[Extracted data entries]
┌──
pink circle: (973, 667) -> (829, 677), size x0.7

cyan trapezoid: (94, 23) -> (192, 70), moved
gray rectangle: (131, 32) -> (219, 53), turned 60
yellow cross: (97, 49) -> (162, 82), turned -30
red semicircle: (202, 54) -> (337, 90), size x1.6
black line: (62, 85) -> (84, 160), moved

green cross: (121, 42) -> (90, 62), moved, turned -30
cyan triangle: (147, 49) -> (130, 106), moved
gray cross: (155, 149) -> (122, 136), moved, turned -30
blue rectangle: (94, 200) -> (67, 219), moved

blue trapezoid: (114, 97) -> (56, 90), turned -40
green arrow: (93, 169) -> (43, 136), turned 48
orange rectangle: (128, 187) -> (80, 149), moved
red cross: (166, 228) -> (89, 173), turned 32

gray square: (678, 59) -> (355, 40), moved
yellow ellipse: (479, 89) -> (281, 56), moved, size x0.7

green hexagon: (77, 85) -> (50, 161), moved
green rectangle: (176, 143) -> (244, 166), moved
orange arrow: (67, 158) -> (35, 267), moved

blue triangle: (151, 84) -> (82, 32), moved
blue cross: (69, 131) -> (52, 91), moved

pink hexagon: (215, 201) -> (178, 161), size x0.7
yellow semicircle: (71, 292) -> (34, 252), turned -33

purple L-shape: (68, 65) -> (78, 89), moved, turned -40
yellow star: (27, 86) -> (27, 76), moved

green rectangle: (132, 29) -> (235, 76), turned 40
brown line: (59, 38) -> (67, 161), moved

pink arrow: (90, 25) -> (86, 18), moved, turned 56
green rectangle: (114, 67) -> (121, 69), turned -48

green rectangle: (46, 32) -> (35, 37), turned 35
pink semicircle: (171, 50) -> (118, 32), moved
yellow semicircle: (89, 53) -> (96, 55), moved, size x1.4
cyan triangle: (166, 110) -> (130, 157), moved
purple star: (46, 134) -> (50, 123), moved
└──
=== WORK REQUIRED ===
Each record should be given again exactly as it reads.

=== ANSWER BELOW ===
pink circle: (973, 667) -> (829, 677), size x0.7

cyan trapezoid: (94, 23) -> (192, 70), moved
gray rectangle: (131, 32) -> (219, 53), turned 60
yellow cross: (97, 49) -> (162, 82), turned -30
red semicircle: (202, 54) -> (337, 90), size x1.6
black line: (62, 85) -> (84, 160), moved

green cross: (121, 42) -> (90, 62), moved, turned -30
cyan triangle: (147, 49) -> (130, 106), moved
gray cross: (155, 149) -> (122, 136), moved, turned -30
blue rectangle: (94, 200) -> (67, 219), moved

blue trapezoid: (114, 97) -> (56, 90), turned -40
green arrow: (93, 169) -> (43, 136), turned 48
orange rectangle: (128, 187) -> (80, 149), moved
red cross: (166, 228) -> (89, 173), turned 32

gray square: (678, 59) -> (355, 40), moved
yellow ellipse: (479, 89) -> (281, 56), moved, size x0.7

green hexagon: (77, 85) -> (50, 161), moved
green rectangle: (176, 143) -> (244, 166), moved
orange arrow: (67, 158) -> (35, 267), moved

blue triangle: (151, 84) -> (82, 32), moved
blue cross: (69, 131) -> (52, 91), moved

pink hexagon: (215, 201) -> (178, 161), size x0.7
yellow semicircle: (71, 292) -> (34, 252), turned -33

purple L-shape: (68, 65) -> (78, 89), moved, turned -40
yellow star: (27, 86) -> (27, 76), moved

green rectangle: (132, 29) -> (235, 76), turned 40
brown line: (59, 38) -> (67, 161), moved

pink arrow: (90, 25) -> (86, 18), moved, turned 56
green rectangle: (114, 67) -> (121, 69), turned -48

green rectangle: (46, 32) -> (35, 37), turned 35
pink semicircle: (171, 50) -> (118, 32), moved
yellow semicircle: (89, 53) -> (96, 55), moved, size x1.4
cyan triangle: (166, 110) -> (130, 157), moved
purple star: (46, 134) -> (50, 123), moved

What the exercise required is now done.